## TASK DESCRIPTION
In the records below, take the line containing "change=move; old=traffic cone" and reproduce it and every subsequent line exactly, adding nothing.

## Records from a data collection
⟨

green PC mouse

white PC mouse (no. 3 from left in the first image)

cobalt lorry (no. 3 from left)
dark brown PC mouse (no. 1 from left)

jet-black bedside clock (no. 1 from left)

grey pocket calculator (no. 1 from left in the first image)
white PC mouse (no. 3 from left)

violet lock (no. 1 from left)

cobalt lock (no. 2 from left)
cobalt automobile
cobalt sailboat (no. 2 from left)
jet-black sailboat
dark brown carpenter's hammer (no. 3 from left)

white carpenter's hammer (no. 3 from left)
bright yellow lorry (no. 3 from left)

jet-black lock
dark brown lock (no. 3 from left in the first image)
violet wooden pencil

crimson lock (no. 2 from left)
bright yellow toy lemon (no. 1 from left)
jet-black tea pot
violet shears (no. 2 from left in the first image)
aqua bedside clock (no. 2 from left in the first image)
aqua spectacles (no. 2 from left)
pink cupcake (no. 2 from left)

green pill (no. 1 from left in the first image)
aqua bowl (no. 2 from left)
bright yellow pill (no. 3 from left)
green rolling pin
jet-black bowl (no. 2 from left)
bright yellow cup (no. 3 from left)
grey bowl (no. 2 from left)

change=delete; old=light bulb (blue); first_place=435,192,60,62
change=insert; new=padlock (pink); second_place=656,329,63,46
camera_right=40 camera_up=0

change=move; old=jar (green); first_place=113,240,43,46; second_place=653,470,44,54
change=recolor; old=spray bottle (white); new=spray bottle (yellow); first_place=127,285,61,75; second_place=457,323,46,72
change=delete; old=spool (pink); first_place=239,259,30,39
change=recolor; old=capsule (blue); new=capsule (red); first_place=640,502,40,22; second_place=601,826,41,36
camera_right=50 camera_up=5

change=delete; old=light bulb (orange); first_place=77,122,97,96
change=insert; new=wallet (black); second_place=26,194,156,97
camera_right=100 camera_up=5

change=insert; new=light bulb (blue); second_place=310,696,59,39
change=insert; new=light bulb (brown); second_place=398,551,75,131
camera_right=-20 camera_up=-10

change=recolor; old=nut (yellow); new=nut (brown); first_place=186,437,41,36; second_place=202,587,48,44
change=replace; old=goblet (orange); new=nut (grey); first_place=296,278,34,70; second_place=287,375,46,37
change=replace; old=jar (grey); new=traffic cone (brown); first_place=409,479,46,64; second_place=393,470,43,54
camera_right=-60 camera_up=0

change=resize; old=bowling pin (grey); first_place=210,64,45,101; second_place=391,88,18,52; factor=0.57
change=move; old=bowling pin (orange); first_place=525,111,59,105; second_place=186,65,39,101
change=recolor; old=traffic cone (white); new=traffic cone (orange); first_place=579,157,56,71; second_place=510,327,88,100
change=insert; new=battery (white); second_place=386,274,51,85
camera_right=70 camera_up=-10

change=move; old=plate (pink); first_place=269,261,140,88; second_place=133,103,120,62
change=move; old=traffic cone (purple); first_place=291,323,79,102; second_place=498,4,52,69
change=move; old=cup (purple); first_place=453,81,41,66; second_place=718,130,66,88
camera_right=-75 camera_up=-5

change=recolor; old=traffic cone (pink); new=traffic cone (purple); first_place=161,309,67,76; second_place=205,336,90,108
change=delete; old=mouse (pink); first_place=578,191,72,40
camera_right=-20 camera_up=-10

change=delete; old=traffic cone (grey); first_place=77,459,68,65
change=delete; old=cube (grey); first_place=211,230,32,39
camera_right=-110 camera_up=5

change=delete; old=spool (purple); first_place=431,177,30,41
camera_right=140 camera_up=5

⟩

## SOLUTION BELOW
change=move; old=traffic cone (purple); first_place=291,323,79,102; second_place=498,4,52,69
change=move; old=cup (purple); first_place=453,81,41,66; second_place=718,130,66,88
camera_right=-75 camera_up=-5

change=recolor; old=traffic cone (pink); new=traffic cone (purple); first_place=161,309,67,76; second_place=205,336,90,108
change=delete; old=mouse (pink); first_place=578,191,72,40
camera_right=-20 camera_up=-10

change=delete; old=traffic cone (grey); first_place=77,459,68,65
change=delete; old=cube (grey); first_place=211,230,32,39
camera_right=-110 camera_up=5

change=delete; old=spool (purple); first_place=431,177,30,41
camera_right=140 camera_up=5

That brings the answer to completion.